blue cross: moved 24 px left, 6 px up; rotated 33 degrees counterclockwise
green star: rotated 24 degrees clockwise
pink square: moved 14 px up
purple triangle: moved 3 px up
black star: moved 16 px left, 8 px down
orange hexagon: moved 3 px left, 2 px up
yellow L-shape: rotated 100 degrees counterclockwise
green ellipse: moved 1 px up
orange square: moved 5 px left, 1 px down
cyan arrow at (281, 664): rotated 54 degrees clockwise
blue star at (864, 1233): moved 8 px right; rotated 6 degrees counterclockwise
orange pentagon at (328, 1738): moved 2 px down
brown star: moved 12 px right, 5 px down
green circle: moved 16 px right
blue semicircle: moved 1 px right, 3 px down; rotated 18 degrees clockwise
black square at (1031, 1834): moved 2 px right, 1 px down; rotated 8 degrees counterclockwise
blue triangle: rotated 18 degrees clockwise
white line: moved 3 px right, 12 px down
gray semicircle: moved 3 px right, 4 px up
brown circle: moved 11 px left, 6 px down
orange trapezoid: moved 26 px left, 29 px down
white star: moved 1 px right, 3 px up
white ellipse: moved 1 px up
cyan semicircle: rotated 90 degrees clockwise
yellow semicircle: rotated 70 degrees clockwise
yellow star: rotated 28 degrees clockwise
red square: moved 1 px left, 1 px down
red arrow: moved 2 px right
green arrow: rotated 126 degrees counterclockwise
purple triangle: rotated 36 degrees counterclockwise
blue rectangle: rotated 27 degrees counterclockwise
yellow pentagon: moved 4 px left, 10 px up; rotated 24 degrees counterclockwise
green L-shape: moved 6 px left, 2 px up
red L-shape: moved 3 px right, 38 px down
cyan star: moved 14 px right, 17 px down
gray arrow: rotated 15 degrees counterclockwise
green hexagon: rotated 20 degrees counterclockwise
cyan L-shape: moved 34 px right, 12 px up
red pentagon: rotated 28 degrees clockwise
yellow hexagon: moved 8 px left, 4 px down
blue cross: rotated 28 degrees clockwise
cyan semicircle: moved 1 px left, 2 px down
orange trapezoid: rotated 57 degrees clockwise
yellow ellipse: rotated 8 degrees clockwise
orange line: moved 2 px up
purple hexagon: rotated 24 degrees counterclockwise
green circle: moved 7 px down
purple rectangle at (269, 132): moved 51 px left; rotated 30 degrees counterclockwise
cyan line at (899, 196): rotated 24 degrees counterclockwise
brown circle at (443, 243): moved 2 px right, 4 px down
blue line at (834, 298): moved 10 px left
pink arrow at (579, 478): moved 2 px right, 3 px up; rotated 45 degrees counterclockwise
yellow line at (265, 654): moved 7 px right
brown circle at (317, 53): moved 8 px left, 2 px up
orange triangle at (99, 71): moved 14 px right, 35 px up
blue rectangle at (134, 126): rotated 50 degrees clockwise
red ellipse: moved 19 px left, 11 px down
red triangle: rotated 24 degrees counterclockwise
====================
**ACTIVITY:** Word for word, copy the line containing "red ellipse: moved 19 px left, 11 px down" and each line after it to the end of the records, and nothing besides.

**EXERCISE ANSWER:**
red ellipse: moved 19 px left, 11 px down
red triangle: rotated 24 degrees counterclockwise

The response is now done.